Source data
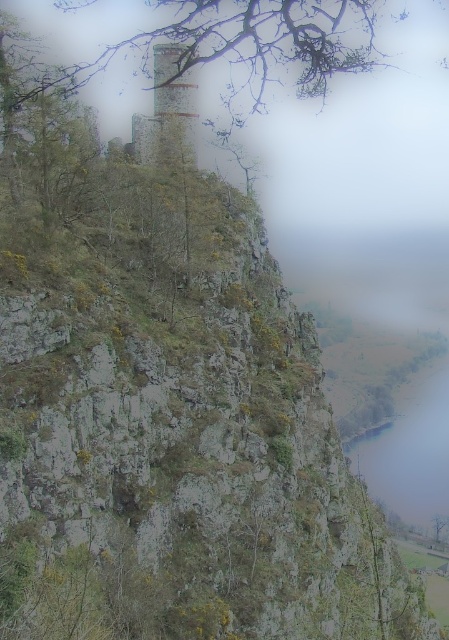
Who is positioned more to the right, bare branches at upper center or rustic stone tower at center?

bare branches at upper center is more to the right.

Which of these two, bare branches at upper center or rustic stone tower at center, stands taller?

Standing taller between the two is bare branches at upper center.

Where is `bare branches at upper center`? The width and height of the screenshot is (449, 640). bare branches at upper center is located at coordinates (224, 40).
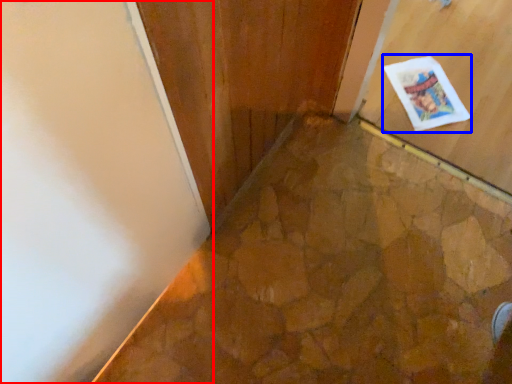
Question: Which object appears farthest to the camera in this image, door (highlighted by a red box) or postcard (highlighted by a blue box)?

Choices:
 (A) door
 (B) postcard

Answer: (B)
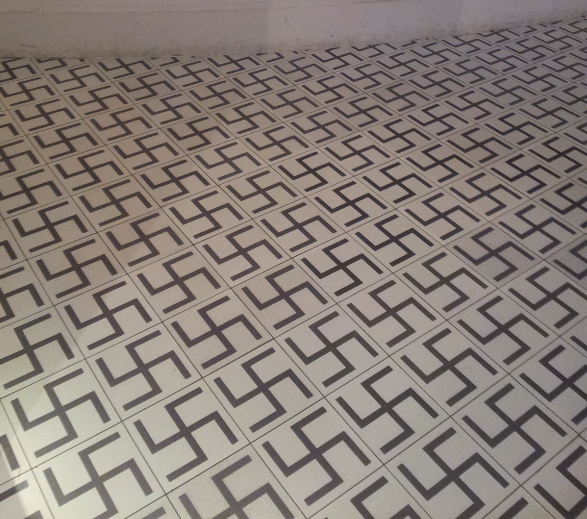
Locate an element on the screen. The image size is (587, 519). tile is located at coordinates (556, 490).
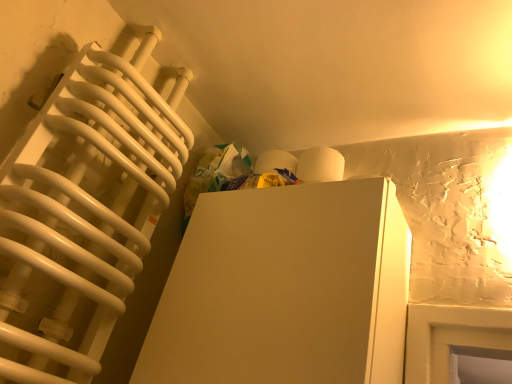
What do you see at coordinates (285, 289) in the screenshot? I see `matte white cabinet at center` at bounding box center [285, 289].

Where is `matte white cabinet at center`? The image size is (512, 384). matte white cabinet at center is located at coordinates (285, 289).

Identify the location of matte white cabinet at center. The height and width of the screenshot is (384, 512). (285, 289).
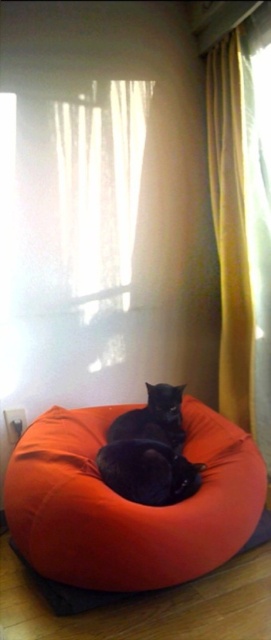
Question: Which object is positioned farthest from the orange fabric cat bed at center?

Choices:
 (A) orange fabric bean bag at center
 (B) yellow fabric curtain at right
 (C) black matte cat at center

Answer: (B)

Question: Does black matte cat at center appear on the right side of black fur cat at center?

Choices:
 (A) no
 (B) yes

Answer: (B)

Question: Which point is closer to the camera?

Choices:
 (A) black fur cat at center
 (B) black matte cat at center
 (C) orange fabric bean bag at center

Answer: (C)

Question: Is black matte cat at center positioned behind orange fabric cat bed at center?

Choices:
 (A) yes
 (B) no

Answer: (A)

Question: Based on their relative distances, which object is farther from the orange fabric cat bed at center?

Choices:
 (A) orange fabric bean bag at center
 (B) black fur cat at center
 (C) yellow fabric curtain at right
 (D) black matte cat at center

Answer: (C)

Question: From the image, what is the correct spatial relationship of orange fabric bean bag at center in relation to black matte cat at center?

Choices:
 (A) left
 (B) right

Answer: (A)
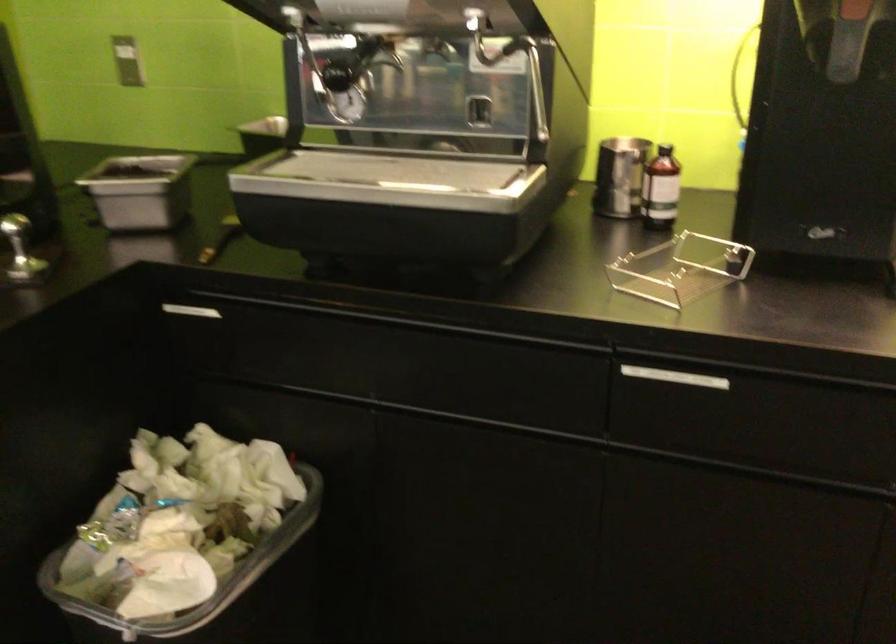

PROBLEM STATEMENT: Turn the listing, starting with the line containing "Question: From the" and going on through the end of the listing, into a Markdown table with the columns "Row" and "Line," one numbered row per line, skipping blank lines and leaving out the pictures.

RESPONSE FOR THIS EXERCISE:
| Row | Line |
|---|---|
| 1 | Question: From the image, what is the correct spatial relationship of orange fabric bean bag at center in relation to black matte cat at center? |
| 2 | Choices: |
| 3 |  (A) left |
| 4 |  (B) right |
| 5 | Answer: (A) |